→ **Extracted information**:
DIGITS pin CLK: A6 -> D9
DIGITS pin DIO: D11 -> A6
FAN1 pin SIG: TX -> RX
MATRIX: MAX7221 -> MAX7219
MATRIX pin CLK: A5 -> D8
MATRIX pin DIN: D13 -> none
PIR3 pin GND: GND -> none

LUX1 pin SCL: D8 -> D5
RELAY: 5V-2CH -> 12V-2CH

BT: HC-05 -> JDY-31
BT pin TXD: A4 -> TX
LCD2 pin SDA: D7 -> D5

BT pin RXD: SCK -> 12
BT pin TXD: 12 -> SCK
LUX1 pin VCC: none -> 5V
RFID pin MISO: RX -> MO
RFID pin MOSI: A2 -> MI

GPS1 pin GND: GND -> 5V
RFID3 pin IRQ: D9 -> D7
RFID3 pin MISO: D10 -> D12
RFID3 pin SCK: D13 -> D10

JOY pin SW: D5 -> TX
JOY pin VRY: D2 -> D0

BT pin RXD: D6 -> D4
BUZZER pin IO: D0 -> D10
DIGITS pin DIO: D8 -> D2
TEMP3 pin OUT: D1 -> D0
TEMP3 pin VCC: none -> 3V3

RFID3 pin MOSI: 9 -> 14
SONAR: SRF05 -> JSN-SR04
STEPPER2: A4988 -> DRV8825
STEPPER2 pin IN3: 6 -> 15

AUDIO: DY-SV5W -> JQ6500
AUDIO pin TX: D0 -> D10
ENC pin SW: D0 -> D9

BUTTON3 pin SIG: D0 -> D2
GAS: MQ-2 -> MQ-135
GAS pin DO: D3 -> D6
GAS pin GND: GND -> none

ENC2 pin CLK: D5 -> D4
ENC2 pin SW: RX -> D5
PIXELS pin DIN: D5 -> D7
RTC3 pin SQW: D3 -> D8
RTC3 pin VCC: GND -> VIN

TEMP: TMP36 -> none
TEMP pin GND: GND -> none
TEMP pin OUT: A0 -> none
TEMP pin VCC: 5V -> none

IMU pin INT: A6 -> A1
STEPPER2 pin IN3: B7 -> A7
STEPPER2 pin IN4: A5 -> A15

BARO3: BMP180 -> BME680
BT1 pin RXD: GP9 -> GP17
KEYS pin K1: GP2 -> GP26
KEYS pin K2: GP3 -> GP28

→ **Task goal**: Could you copy every line from the records that has "MISO" in it?

→ **Answer to the problem**:
RFID pin MISO: RX -> MO
RFID3 pin MISO: D10 -> D12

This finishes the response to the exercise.